THE INPUT below:
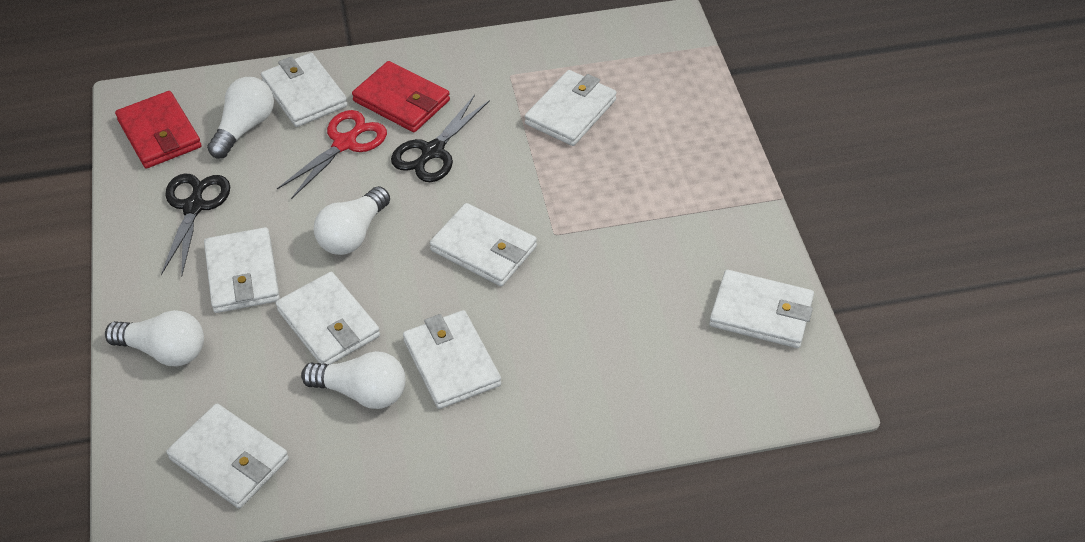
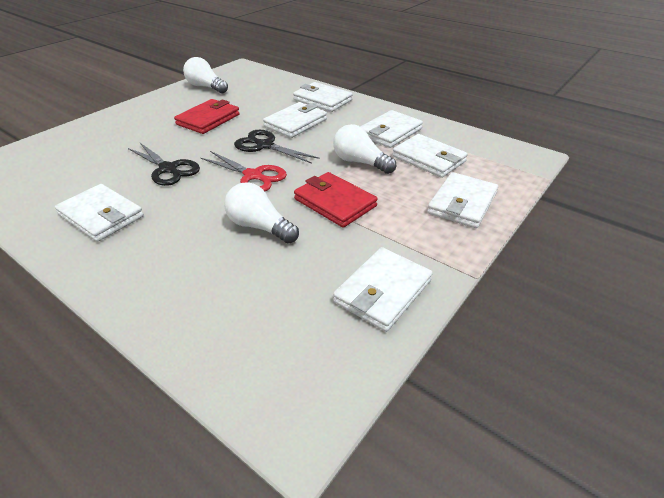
white light bulb: 4 -> 3
white wallet: 8 -> 7

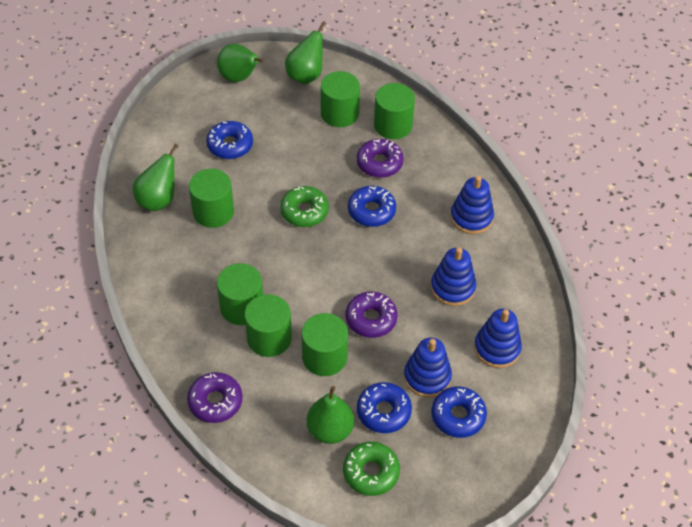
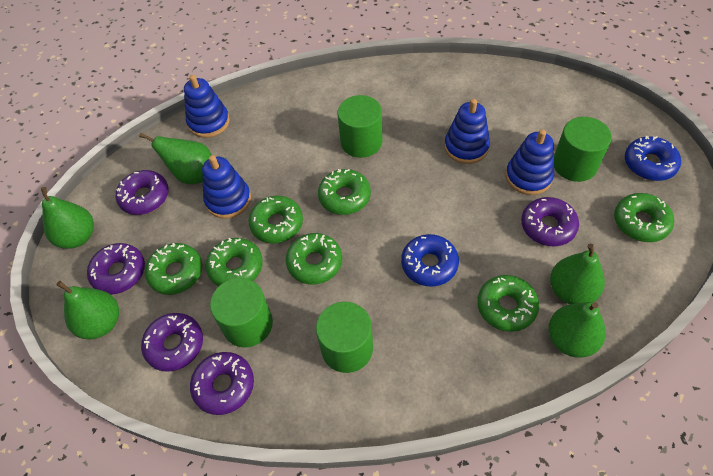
blue donut: 4 -> 2
green cylinder: 6 -> 4
green donut: 2 -> 7
green pear: 4 -> 5
purple donut: 3 -> 5

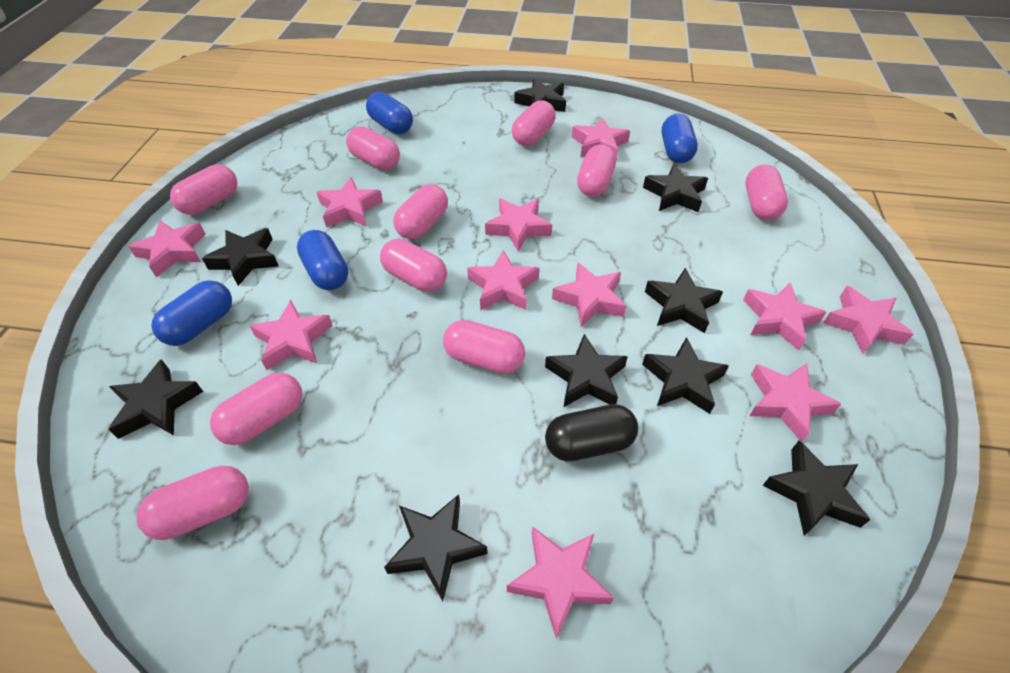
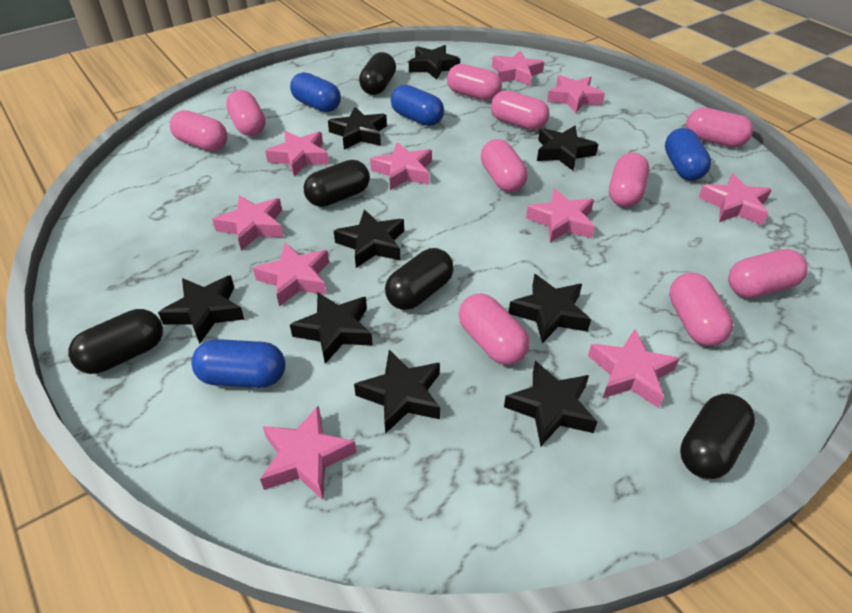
black capsule: 1 -> 5
pink star: 11 -> 10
End of THE INPUT.
*TO DO:* Leaving the pictures behind, return every line above exactly.

*RESPONSE BELOW:*
white light bulb: 4 -> 3
white wallet: 8 -> 7

blue donut: 4 -> 2
green cylinder: 6 -> 4
green donut: 2 -> 7
green pear: 4 -> 5
purple donut: 3 -> 5

black capsule: 1 -> 5
pink star: 11 -> 10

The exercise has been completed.